Source data
+-------+

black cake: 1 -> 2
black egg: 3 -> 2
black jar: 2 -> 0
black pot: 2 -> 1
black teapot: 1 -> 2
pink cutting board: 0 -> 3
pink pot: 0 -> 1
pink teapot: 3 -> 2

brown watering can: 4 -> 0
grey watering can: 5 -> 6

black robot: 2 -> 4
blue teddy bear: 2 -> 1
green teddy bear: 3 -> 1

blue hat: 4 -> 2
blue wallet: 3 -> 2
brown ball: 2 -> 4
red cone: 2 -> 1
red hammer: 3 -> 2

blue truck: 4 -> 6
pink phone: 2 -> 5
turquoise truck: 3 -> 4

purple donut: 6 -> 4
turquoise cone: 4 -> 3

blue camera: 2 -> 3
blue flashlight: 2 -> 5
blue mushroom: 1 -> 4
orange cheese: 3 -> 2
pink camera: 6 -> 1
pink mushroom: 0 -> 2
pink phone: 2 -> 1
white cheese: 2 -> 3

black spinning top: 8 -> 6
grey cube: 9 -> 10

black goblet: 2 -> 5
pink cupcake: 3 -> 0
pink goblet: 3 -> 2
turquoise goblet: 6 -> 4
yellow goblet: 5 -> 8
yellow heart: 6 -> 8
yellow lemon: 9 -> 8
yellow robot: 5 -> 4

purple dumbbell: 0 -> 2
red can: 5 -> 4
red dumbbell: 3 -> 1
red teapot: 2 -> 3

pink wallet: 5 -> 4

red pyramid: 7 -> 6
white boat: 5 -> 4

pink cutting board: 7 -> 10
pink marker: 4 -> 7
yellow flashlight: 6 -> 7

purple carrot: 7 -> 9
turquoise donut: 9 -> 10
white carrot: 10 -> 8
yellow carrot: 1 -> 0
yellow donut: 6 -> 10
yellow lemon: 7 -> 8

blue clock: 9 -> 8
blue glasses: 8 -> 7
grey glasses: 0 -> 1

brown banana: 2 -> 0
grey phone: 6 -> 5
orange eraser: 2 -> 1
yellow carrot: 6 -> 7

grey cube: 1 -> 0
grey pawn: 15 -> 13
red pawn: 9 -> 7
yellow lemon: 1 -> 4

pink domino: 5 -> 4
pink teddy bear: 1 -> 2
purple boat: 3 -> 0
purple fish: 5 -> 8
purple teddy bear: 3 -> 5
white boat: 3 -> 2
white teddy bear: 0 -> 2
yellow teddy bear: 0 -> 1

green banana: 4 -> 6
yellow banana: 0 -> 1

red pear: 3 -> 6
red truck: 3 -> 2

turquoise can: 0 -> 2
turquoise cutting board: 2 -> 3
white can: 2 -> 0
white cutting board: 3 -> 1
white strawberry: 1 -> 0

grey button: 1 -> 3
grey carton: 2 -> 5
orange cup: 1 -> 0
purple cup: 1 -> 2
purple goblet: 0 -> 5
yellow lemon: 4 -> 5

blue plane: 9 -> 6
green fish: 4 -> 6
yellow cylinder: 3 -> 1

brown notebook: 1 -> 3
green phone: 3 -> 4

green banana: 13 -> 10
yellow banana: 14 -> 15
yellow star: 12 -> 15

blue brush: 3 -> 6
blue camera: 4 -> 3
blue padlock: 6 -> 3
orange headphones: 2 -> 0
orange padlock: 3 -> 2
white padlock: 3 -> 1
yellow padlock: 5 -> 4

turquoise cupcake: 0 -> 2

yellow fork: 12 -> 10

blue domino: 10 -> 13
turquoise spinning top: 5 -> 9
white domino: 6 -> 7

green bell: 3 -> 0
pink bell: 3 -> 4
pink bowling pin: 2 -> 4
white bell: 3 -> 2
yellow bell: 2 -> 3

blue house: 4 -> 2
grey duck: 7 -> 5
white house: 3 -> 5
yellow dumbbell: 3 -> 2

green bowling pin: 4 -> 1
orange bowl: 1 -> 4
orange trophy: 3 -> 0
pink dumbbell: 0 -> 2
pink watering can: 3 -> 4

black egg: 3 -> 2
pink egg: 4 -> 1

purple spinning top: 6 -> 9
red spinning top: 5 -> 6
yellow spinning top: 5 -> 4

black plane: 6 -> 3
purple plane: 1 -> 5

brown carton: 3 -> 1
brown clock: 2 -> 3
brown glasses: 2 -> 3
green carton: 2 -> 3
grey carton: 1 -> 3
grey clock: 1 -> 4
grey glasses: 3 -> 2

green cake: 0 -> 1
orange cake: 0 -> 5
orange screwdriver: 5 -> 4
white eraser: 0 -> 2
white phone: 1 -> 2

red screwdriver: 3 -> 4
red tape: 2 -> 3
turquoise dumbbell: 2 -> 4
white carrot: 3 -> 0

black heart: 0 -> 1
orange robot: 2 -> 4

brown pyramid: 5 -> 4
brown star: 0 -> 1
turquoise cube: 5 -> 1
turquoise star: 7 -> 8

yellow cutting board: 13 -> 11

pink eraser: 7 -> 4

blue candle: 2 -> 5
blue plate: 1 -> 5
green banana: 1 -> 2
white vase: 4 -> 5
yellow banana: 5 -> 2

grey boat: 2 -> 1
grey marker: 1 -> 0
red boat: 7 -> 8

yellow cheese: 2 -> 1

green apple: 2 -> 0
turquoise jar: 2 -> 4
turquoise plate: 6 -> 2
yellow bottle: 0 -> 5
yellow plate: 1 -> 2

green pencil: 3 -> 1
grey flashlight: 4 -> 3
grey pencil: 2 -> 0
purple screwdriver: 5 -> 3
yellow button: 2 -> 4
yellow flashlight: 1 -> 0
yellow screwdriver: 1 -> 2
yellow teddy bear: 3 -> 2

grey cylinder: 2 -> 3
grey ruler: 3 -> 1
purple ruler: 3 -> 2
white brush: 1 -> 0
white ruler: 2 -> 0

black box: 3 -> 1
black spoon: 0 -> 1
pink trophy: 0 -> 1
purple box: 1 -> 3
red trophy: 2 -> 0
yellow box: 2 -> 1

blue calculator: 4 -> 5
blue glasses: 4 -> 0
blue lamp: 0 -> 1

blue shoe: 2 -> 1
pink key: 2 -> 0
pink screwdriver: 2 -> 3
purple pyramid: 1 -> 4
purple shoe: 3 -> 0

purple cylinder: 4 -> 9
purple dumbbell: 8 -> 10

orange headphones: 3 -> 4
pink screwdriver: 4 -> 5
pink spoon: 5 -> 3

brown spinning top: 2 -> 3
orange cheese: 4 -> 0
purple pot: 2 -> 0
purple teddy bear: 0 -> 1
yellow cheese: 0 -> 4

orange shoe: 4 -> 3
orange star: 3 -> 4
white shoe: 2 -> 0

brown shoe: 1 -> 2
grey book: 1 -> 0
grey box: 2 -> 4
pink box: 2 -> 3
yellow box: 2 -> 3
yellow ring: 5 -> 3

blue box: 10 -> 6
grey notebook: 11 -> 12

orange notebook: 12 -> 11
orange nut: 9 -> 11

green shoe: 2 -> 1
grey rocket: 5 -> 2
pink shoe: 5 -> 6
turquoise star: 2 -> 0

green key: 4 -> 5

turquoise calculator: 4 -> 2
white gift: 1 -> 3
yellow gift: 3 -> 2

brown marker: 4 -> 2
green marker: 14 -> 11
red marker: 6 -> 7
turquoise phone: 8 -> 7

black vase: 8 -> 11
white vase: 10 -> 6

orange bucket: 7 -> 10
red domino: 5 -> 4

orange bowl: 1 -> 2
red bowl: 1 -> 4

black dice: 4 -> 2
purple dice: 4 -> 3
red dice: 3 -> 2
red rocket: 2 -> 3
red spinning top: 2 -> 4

+-------+

* _YOUR INSTRUCTIONS_
Only the lines from the line with "yellow gift: 3 -> 2" to the final line of the entries are to be returned, each exactly as written, both ends included.

* _REPLY_
yellow gift: 3 -> 2

brown marker: 4 -> 2
green marker: 14 -> 11
red marker: 6 -> 7
turquoise phone: 8 -> 7

black vase: 8 -> 11
white vase: 10 -> 6

orange bucket: 7 -> 10
red domino: 5 -> 4

orange bowl: 1 -> 2
red bowl: 1 -> 4

black dice: 4 -> 2
purple dice: 4 -> 3
red dice: 3 -> 2
red rocket: 2 -> 3
red spinning top: 2 -> 4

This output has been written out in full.